Write out exactly what each line says, starting with the first line below and ending on the one with "(446, 242) = (235, 727): yellow".

**EXTRACTED ENTRIES:**
——————

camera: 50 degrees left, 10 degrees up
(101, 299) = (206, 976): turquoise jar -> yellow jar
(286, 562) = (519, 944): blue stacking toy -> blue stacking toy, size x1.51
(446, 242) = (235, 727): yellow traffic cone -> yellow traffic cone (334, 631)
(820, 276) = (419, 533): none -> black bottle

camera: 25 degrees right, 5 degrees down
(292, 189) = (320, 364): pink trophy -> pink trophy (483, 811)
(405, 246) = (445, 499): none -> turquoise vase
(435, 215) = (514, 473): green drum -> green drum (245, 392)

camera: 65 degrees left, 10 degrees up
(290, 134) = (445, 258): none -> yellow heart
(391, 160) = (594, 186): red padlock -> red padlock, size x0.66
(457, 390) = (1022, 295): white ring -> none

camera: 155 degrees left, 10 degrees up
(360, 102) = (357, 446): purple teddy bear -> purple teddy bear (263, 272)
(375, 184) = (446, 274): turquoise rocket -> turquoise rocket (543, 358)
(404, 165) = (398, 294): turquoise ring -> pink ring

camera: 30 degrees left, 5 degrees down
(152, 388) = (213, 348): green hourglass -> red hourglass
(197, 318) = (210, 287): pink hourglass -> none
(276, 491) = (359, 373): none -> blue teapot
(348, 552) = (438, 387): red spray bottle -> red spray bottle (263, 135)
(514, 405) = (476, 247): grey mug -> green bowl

——————

**EXPECTED ANSWER:**
camera: 50 degrees left, 10 degrees up
(101, 299) = (206, 976): turquoise jar -> yellow jar
(286, 562) = (519, 944): blue stacking toy -> blue stacking toy, size x1.51
(446, 242) = (235, 727): yellow traffic cone -> yellow traffic cone (334, 631)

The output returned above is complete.